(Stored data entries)

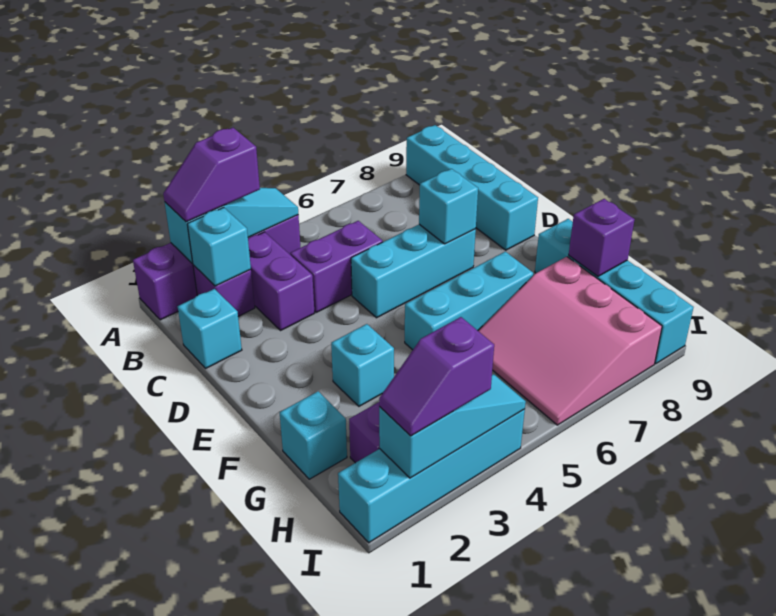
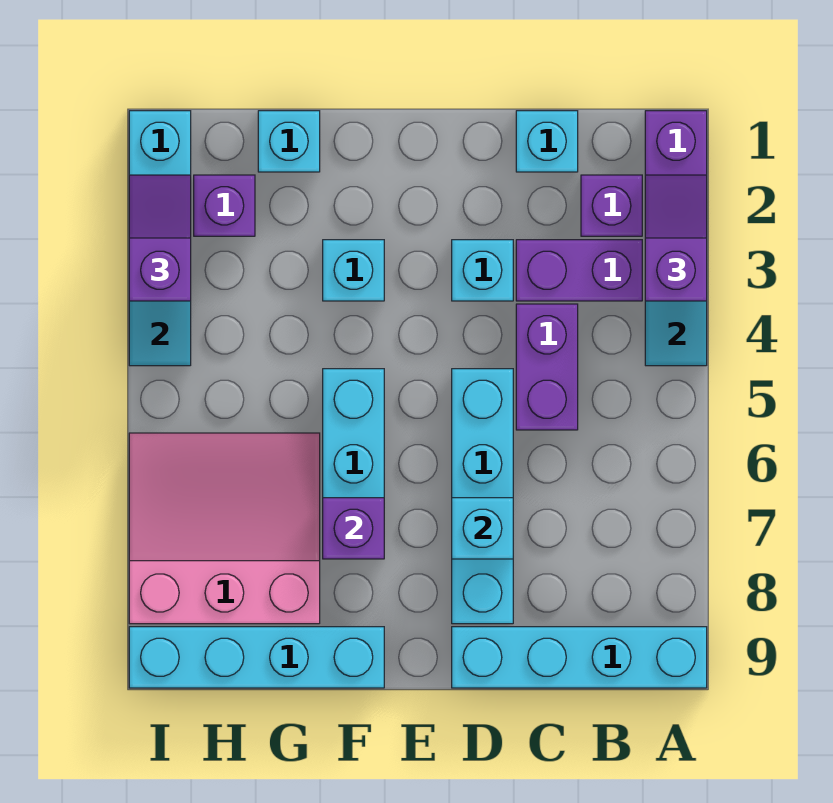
cyan 1x1 brick [187,208,251,286] -> cyan 1x1 brick moved to [452,240,513,301]
cyan 1x3 brick [351,224,476,318] -> cyan 1x4 brick [452,369,513,624]
purple 1x1 brick [569,199,635,276] -> purple 1x1 brick moved to [323,498,384,559]

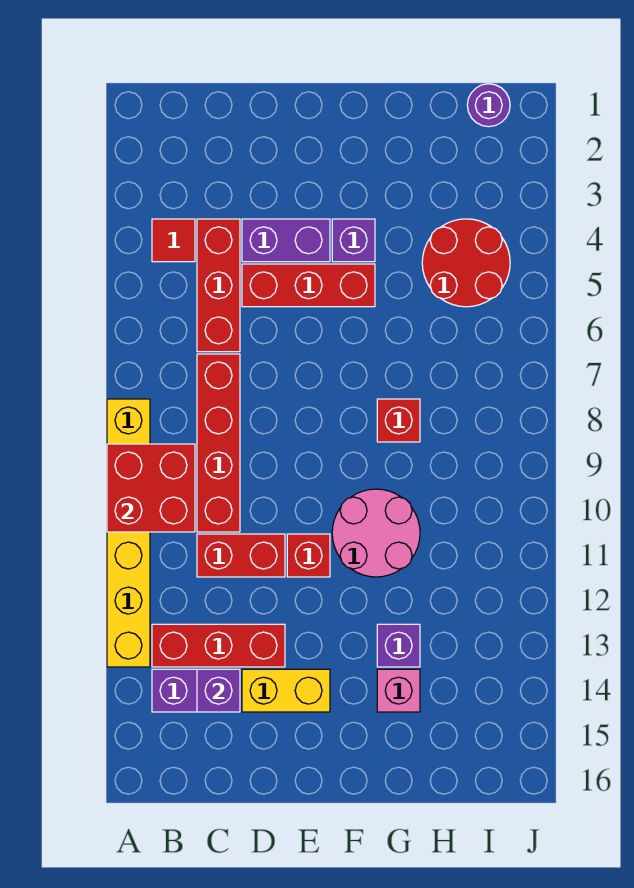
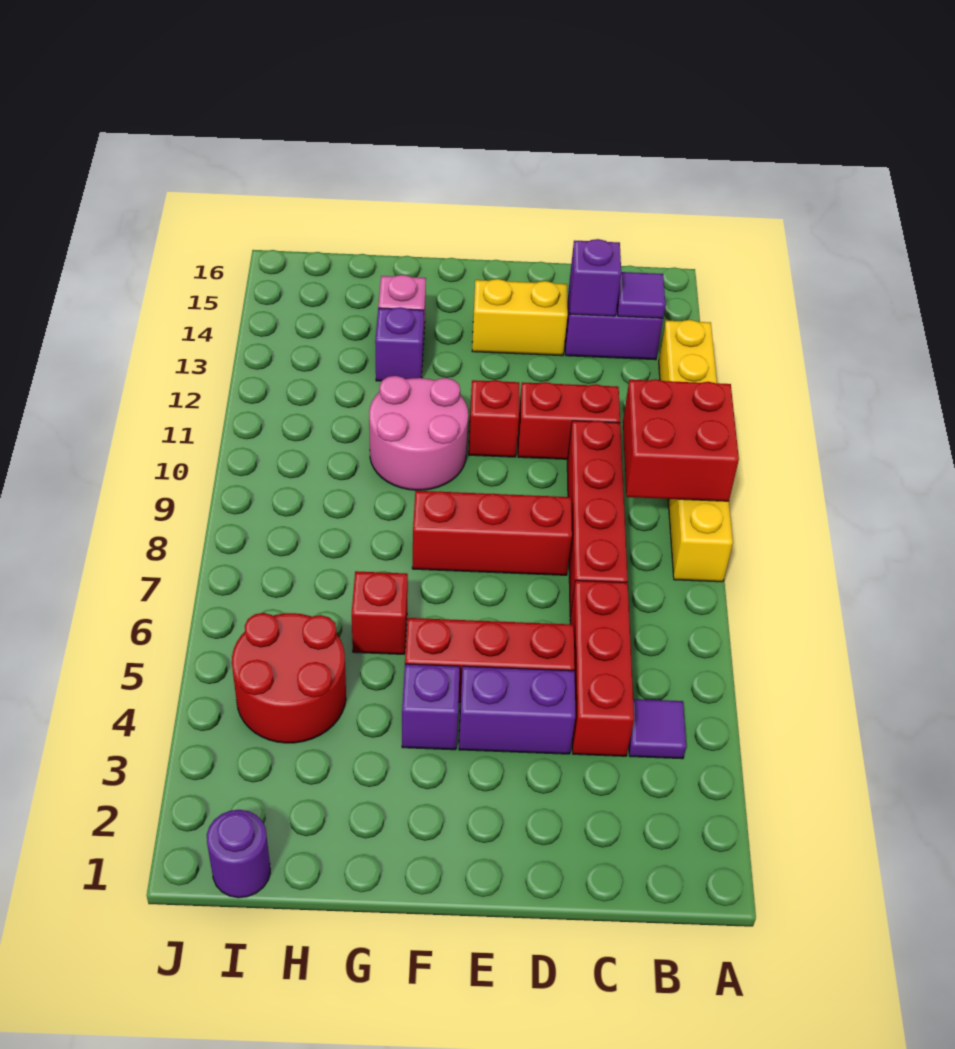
red 1x1 tile [152,219,195,262] -> purple 1x1 tile [629,699,686,759]
red 1x3 brick [152,624,285,667] -> red 1x3 brick moved to [412,491,572,575]
none -> purple 1x1 tile [617,272,665,318]
red 1x1 brick [377,399,420,442] -> red 1x1 brick moved to [352,571,408,654]

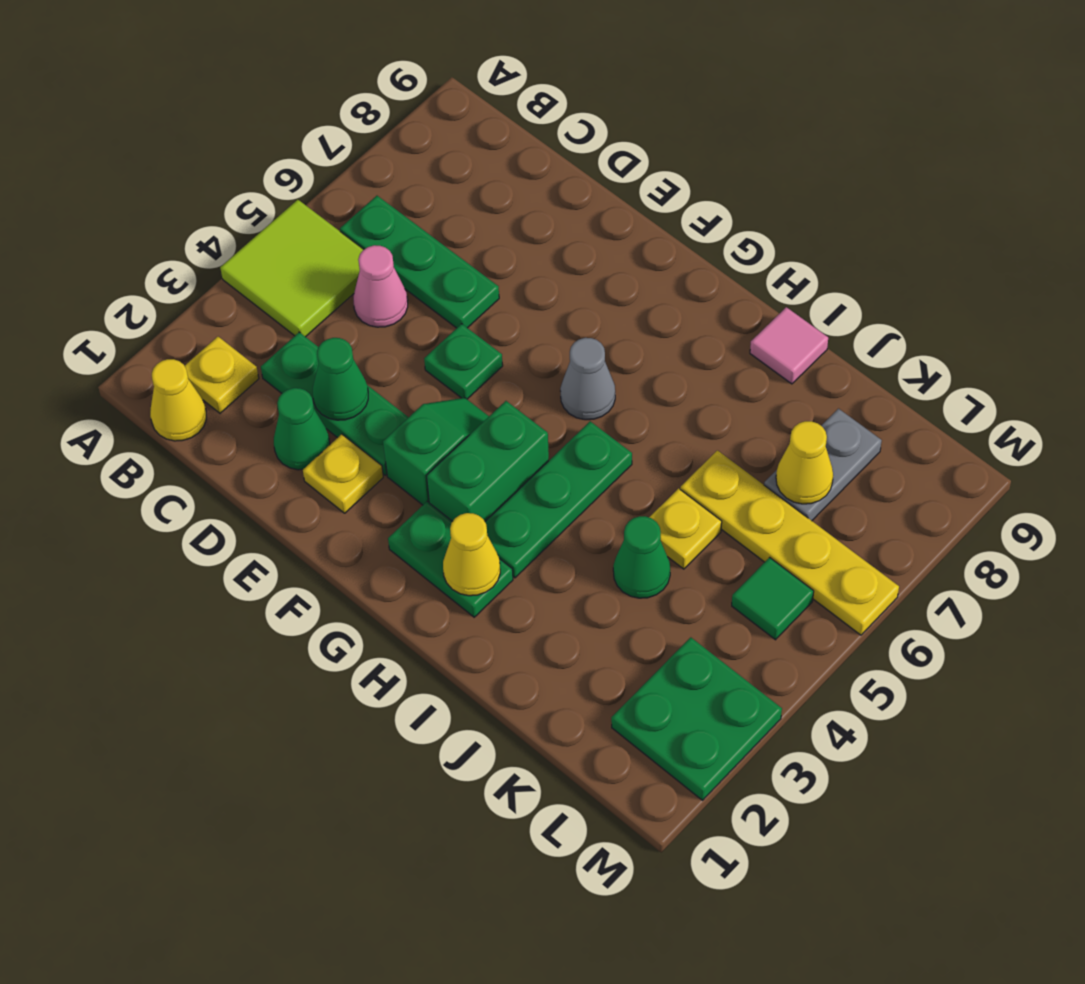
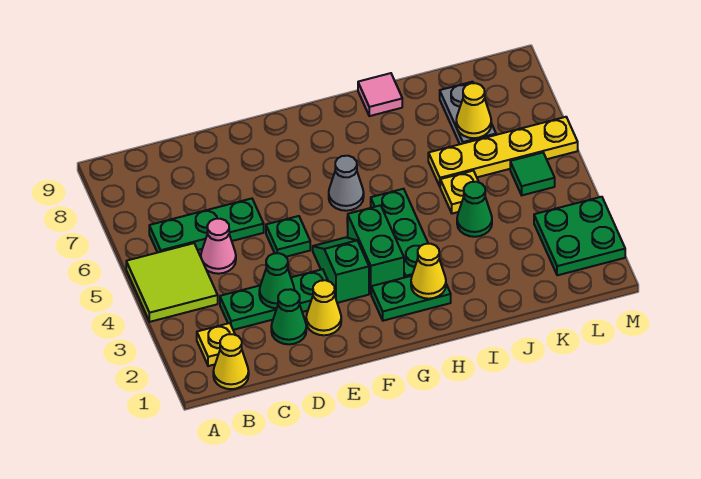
yellow 1x1 plate [303,434,383,513] -> yellow 1x1 cone [306,280,341,335]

▶ ABOUT THIS TASK
A single number is required: the count of lines in the records that include the string "moved".

▶ PROBLEM SOLUTION
4